Work to be completed: Among the lines below, restate word for word only those from the line with "(592, 322) = (259, 546): red" through the line with "(432, 211) = (414, 272): black", with both end lines kept.
Start of Block
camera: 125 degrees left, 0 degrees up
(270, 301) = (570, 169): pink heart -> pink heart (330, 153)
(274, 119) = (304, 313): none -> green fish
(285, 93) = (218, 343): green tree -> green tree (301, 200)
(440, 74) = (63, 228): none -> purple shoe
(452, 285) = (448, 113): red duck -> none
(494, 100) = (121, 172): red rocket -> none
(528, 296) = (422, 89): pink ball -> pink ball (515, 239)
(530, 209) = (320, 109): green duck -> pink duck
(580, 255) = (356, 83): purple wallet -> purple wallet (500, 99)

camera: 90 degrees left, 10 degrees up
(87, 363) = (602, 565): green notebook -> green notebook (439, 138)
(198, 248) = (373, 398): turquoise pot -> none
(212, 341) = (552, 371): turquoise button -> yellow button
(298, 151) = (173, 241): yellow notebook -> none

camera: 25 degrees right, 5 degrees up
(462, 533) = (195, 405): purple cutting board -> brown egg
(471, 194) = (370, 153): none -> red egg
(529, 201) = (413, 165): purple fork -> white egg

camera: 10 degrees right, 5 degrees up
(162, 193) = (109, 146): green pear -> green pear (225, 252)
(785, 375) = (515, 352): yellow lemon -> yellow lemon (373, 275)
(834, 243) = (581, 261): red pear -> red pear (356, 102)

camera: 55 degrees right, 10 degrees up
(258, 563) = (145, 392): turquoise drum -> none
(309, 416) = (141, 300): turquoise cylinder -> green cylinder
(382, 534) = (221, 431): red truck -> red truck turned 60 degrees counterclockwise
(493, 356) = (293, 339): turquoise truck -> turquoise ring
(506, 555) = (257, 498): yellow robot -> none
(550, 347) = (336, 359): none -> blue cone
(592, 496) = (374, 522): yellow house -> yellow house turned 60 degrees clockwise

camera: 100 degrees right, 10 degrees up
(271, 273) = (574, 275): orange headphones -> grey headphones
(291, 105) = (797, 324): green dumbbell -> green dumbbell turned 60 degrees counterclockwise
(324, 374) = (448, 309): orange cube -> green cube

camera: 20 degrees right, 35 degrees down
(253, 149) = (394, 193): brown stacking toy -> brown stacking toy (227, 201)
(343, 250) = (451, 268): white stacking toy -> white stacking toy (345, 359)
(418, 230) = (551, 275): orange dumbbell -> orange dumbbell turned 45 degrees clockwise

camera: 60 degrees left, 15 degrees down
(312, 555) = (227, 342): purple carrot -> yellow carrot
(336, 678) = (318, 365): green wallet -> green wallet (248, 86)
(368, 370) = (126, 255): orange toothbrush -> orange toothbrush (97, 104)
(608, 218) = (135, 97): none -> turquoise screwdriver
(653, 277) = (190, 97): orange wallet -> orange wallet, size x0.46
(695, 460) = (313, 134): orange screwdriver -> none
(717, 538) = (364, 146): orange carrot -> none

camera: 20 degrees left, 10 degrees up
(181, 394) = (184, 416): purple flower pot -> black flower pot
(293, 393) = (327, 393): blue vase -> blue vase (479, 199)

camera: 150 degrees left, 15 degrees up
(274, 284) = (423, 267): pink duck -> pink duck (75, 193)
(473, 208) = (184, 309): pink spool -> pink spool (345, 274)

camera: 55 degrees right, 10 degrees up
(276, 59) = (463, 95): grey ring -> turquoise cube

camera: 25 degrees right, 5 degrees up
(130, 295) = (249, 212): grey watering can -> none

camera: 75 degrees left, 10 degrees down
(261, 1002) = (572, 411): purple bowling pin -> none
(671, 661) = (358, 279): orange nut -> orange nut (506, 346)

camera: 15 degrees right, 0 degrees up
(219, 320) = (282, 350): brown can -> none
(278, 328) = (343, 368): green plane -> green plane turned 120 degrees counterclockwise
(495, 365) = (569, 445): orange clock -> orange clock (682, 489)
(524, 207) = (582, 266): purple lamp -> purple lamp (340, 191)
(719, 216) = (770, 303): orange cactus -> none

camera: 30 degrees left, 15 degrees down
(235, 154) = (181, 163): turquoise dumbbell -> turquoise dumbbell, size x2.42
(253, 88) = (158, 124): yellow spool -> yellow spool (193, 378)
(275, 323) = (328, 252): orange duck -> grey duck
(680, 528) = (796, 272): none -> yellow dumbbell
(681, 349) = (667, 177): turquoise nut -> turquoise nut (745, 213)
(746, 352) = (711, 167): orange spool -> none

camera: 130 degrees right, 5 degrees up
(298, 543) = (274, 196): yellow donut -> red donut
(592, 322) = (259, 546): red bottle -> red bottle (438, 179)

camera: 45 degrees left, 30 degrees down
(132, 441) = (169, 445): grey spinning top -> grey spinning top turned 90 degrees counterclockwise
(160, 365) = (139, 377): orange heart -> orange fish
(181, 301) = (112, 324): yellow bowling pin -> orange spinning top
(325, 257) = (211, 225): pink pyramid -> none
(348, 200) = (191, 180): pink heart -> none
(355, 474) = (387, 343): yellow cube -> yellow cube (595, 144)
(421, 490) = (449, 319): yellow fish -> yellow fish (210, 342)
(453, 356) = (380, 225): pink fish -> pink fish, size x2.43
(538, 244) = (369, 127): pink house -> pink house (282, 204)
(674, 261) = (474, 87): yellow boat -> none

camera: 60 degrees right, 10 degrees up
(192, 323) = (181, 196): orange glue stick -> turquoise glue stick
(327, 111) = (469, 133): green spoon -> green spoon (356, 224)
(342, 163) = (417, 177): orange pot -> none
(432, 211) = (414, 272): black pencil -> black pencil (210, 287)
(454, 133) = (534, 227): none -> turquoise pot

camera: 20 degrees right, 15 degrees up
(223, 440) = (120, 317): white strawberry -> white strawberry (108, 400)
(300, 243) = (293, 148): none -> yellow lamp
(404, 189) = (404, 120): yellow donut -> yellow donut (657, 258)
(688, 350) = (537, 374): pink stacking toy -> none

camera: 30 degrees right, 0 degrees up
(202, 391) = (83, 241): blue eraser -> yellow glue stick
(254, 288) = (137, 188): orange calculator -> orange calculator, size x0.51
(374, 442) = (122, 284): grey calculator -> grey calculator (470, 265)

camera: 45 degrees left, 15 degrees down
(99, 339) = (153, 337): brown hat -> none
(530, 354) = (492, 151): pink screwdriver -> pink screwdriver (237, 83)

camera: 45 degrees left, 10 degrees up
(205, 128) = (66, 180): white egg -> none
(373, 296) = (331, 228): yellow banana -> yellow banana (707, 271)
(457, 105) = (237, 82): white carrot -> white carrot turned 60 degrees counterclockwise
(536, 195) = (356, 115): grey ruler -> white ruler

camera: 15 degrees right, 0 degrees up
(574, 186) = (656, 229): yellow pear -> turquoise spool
End of Block
The completed task:
(592, 322) = (259, 546): red bottle -> red bottle (438, 179)

camera: 45 degrees left, 30 degrees down
(132, 441) = (169, 445): grey spinning top -> grey spinning top turned 90 degrees counterclockwise
(160, 365) = (139, 377): orange heart -> orange fish
(181, 301) = (112, 324): yellow bowling pin -> orange spinning top
(325, 257) = (211, 225): pink pyramid -> none
(348, 200) = (191, 180): pink heart -> none
(355, 474) = (387, 343): yellow cube -> yellow cube (595, 144)
(421, 490) = (449, 319): yellow fish -> yellow fish (210, 342)
(453, 356) = (380, 225): pink fish -> pink fish, size x2.43
(538, 244) = (369, 127): pink house -> pink house (282, 204)
(674, 261) = (474, 87): yellow boat -> none

camera: 60 degrees right, 10 degrees up
(192, 323) = (181, 196): orange glue stick -> turquoise glue stick
(327, 111) = (469, 133): green spoon -> green spoon (356, 224)
(342, 163) = (417, 177): orange pot -> none
(432, 211) = (414, 272): black pencil -> black pencil (210, 287)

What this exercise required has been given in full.